[Records for this task]

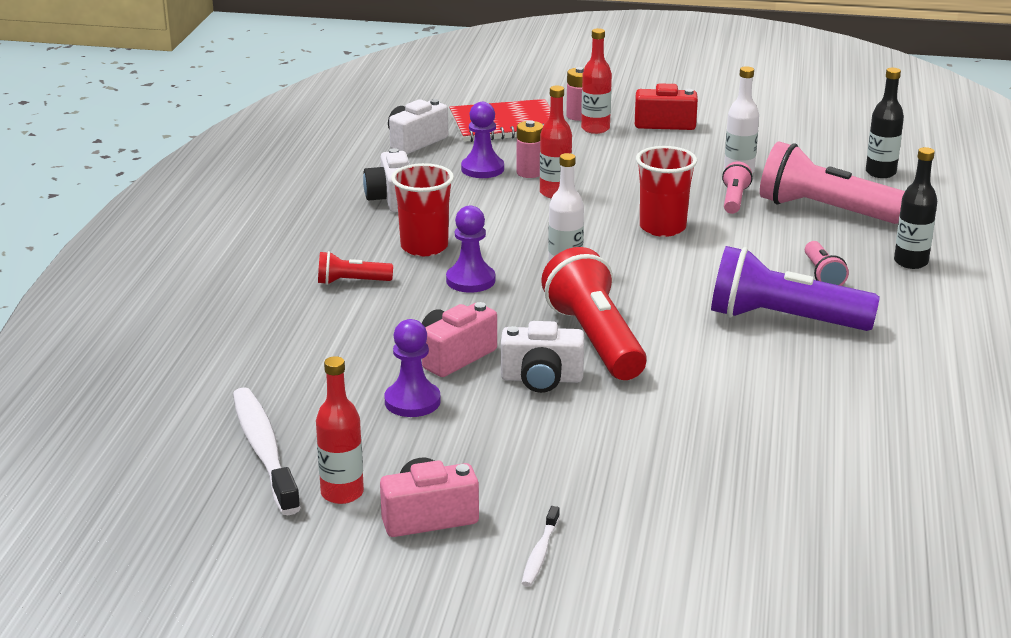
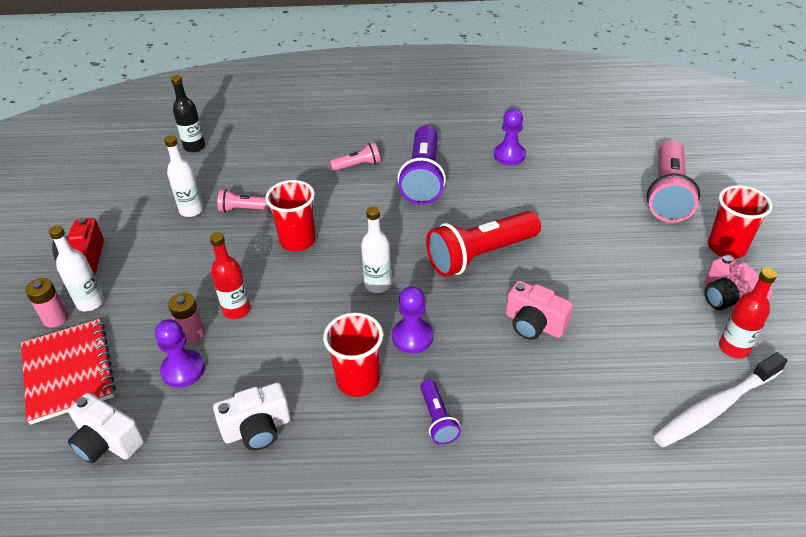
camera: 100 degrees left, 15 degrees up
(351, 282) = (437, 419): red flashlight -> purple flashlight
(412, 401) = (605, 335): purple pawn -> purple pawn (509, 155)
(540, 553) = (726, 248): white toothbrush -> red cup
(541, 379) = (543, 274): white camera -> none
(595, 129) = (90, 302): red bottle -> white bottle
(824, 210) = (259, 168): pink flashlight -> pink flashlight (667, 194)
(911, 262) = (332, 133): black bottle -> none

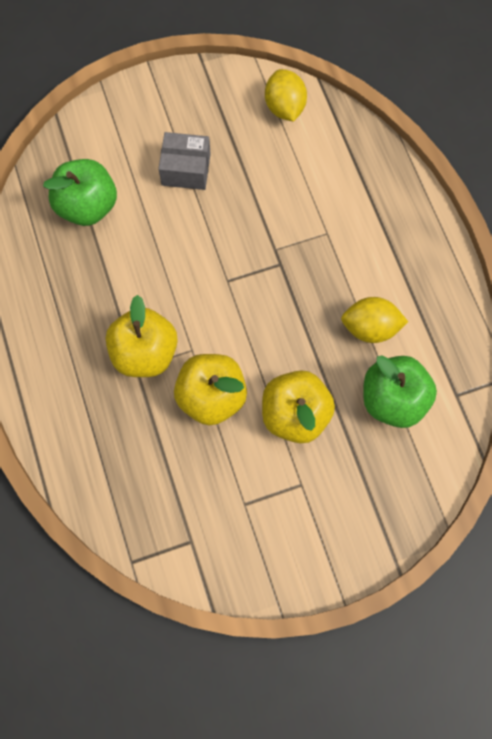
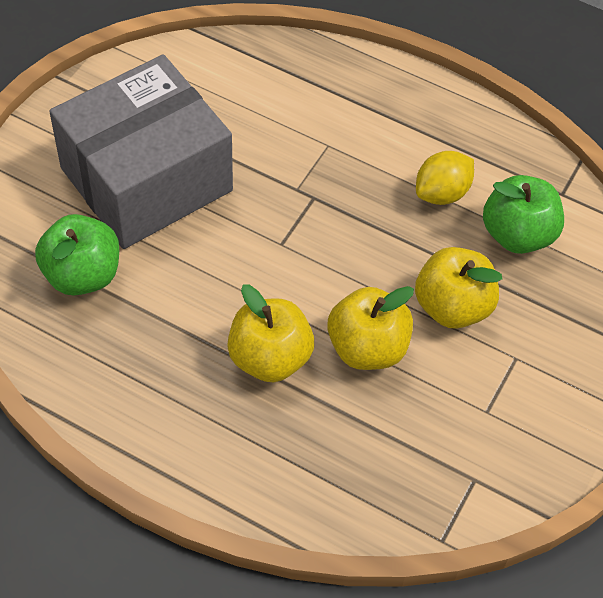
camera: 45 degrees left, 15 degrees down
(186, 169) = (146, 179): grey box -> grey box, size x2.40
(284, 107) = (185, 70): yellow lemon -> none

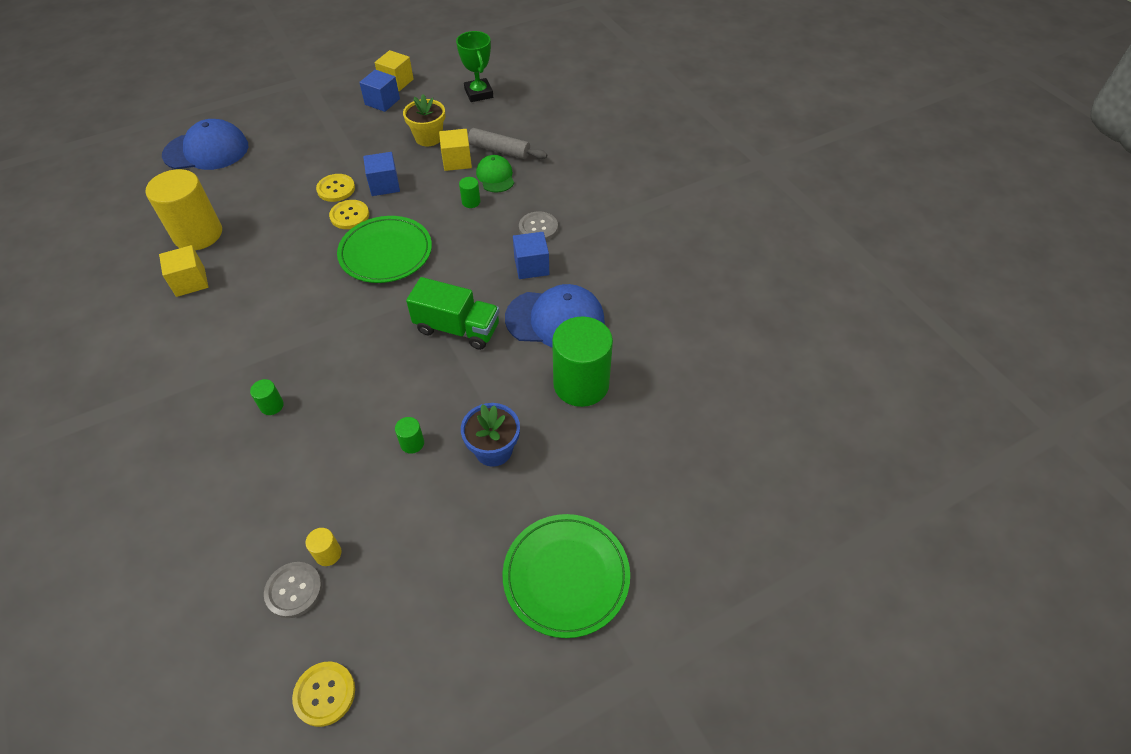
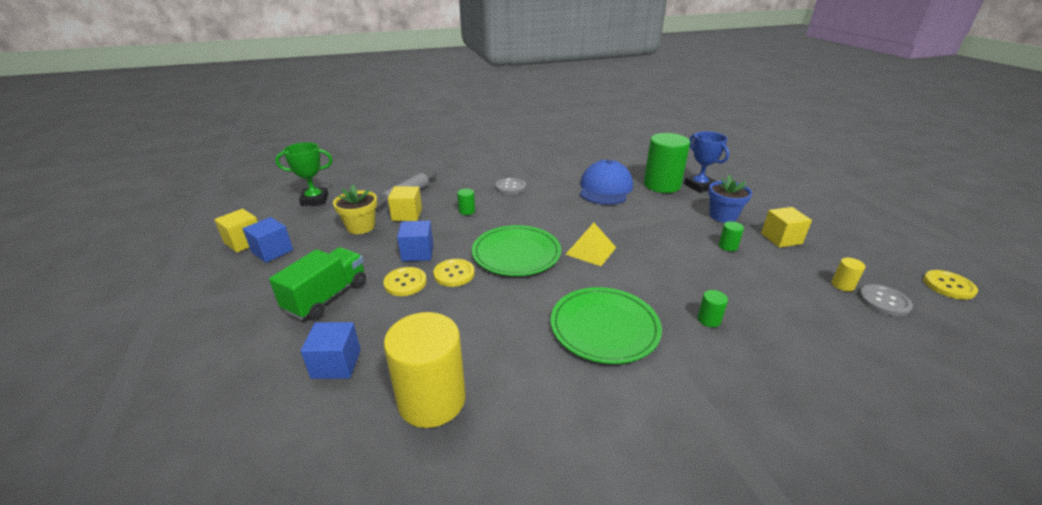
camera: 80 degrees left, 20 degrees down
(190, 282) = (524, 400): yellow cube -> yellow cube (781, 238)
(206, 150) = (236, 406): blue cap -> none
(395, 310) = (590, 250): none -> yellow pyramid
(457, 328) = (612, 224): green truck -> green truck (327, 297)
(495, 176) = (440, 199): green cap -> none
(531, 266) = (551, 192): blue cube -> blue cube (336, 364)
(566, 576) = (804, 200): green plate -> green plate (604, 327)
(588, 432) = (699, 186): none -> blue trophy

[/Records for this task]

[Task directions]
What is needed is an exact copy of the lines from the one containing "(395, 310) = (590, 250): none" to the end of the data; please add nothing else.

[Exercise result]
(395, 310) = (590, 250): none -> yellow pyramid
(457, 328) = (612, 224): green truck -> green truck (327, 297)
(495, 176) = (440, 199): green cap -> none
(531, 266) = (551, 192): blue cube -> blue cube (336, 364)
(566, 576) = (804, 200): green plate -> green plate (604, 327)
(588, 432) = (699, 186): none -> blue trophy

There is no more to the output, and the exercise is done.